What the task requires: Copy out the rows between the line containing "You are a delivery" and the line containing "The metallic blue sedan at center is 7.19", inclusive, reproducing them precisely.

[Saved entries]
········

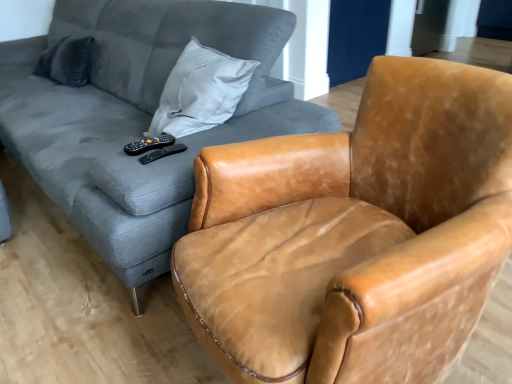
Question: Can you confirm if matte gray fabric couch at upper left is positioned to the left of black matte remote at center, which is the 1th remote from right to left?

Choices:
 (A) yes
 (B) no

Answer: (A)

Question: Is matte gray fabric couch at upper left surrounding black matte remote at center, which is the 1th remote from right to left?

Choices:
 (A) no
 (B) yes

Answer: (B)

Question: Considering the relative sizes of matte gray fabric couch at upper left and black matte remote at center, which is the 1th remote from right to left, in the image provided, is matte gray fabric couch at upper left shorter than black matte remote at center, which is the 1th remote from right to left,?

Choices:
 (A) yes
 (B) no

Answer: (B)

Question: Is matte gray fabric couch at upper left facing away from black matte remote at center, which is the 1th remote from right to left?

Choices:
 (A) no
 (B) yes

Answer: (A)

Question: From a real-world perspective, is matte gray fabric couch at upper left over black matte remote at center, which is the 1th remote from right to left?

Choices:
 (A) yes
 (B) no

Answer: (B)

Question: From the image's perspective, is matte gray fabric couch at upper left located above black matte remote at center, which is the 1th remote from right to left?

Choices:
 (A) yes
 (B) no

Answer: (A)

Question: Can you confirm if black plastic remote at center, which is the second remote from right to left, is thinner than leather armchair at center?

Choices:
 (A) no
 (B) yes

Answer: (B)

Question: Is black plastic remote at center, marked as the 1th remote in a left-to-right arrangement, to the left of leather armchair at center from the viewer's perspective?

Choices:
 (A) no
 (B) yes

Answer: (B)

Question: Is black plastic remote at center, marked as the 1th remote in a left-to-right arrangement, aimed at leather armchair at center?

Choices:
 (A) no
 (B) yes

Answer: (A)

Question: Can you confirm if black plastic remote at center, which is the second remote from right to left, is positioned to the right of leather armchair at center?

Choices:
 (A) yes
 (B) no

Answer: (B)

Question: Considering the relative sizes of black plastic remote at center, which is the second remote from right to left, and leather armchair at center in the image provided, is black plastic remote at center, which is the second remote from right to left, bigger than leather armchair at center?

Choices:
 (A) yes
 (B) no

Answer: (B)

Question: Is leather armchair at center completely or partially inside black plastic remote at center, marked as the 1th remote in a left-to-right arrangement?

Choices:
 (A) no
 (B) yes

Answer: (A)

Question: Is leather armchair at center behind dark gray fabric pillow at upper left?

Choices:
 (A) no
 (B) yes

Answer: (A)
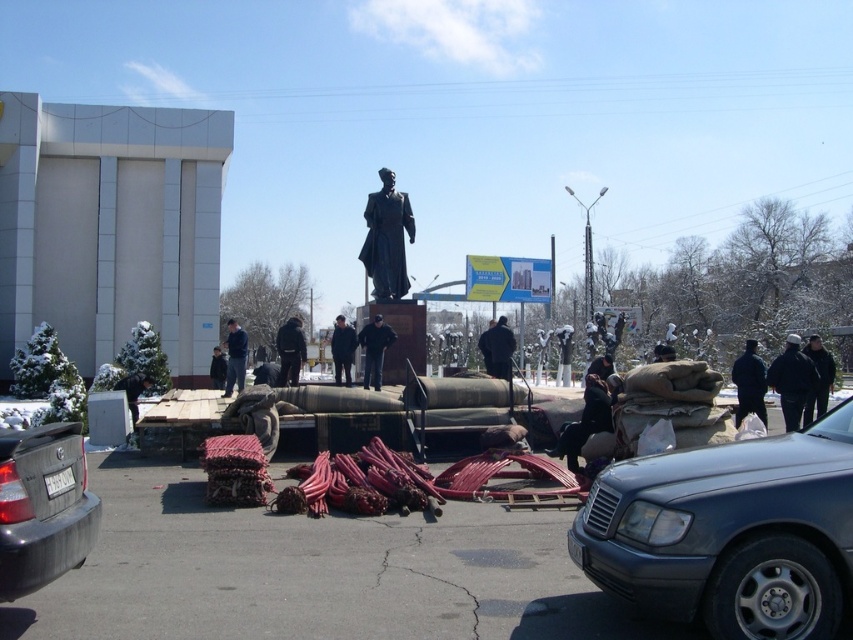
You are a delivery person who needs to park your 5.5 meter long truck between the metallic blue sedan at center and the black matte jacket at lower right. Is there enough space for your truck to fit between them?

The metallic blue sedan at center is 7.19 meters away from the black matte jacket at lower right. Since your truck is 5.5 meters long, there is sufficient space between the metallic blue sedan at center and the black matte jacket at lower right to accommodate it.

You are standing in the plaza and see a point marked at coordinates (791, 380). Which object is this point located on?

The point at coordinates (791, 380) is located on the black fabric jacket at lower right.

You are a pedestrian standing at the edge of the square and want to reach the black matte jacket at lower right without walking through the statue area. Is the metallic blue sedan at center blocking your path?

The metallic blue sedan at center is positioned on the left side of black matte jacket at lower right, so it is blocking the direct path to the jacket. You would need to go around the sedan to reach the jacket without entering the statue area.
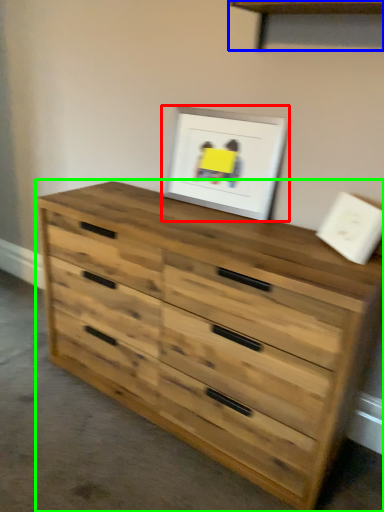
Question: Based on their relative distances, which object is nearer to picture frame (highlighted by a red box)? Choose from shelf (highlighted by a blue box) and chest of drawers (highlighted by a green box).

Choices:
 (A) shelf
 (B) chest of drawers

Answer: (A)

········

Answer to the exercise:
You are a delivery person who needs to park your 5.5 meter long truck between the metallic blue sedan at center and the black matte jacket at lower right. Is there enough space for your truck to fit between them?

The metallic blue sedan at center is 7.19 meters away from the black matte jacket at lower right. Since your truck is 5.5 meters long, there is sufficient space between the metallic blue sedan at center and the black matte jacket at lower right to accommodate it.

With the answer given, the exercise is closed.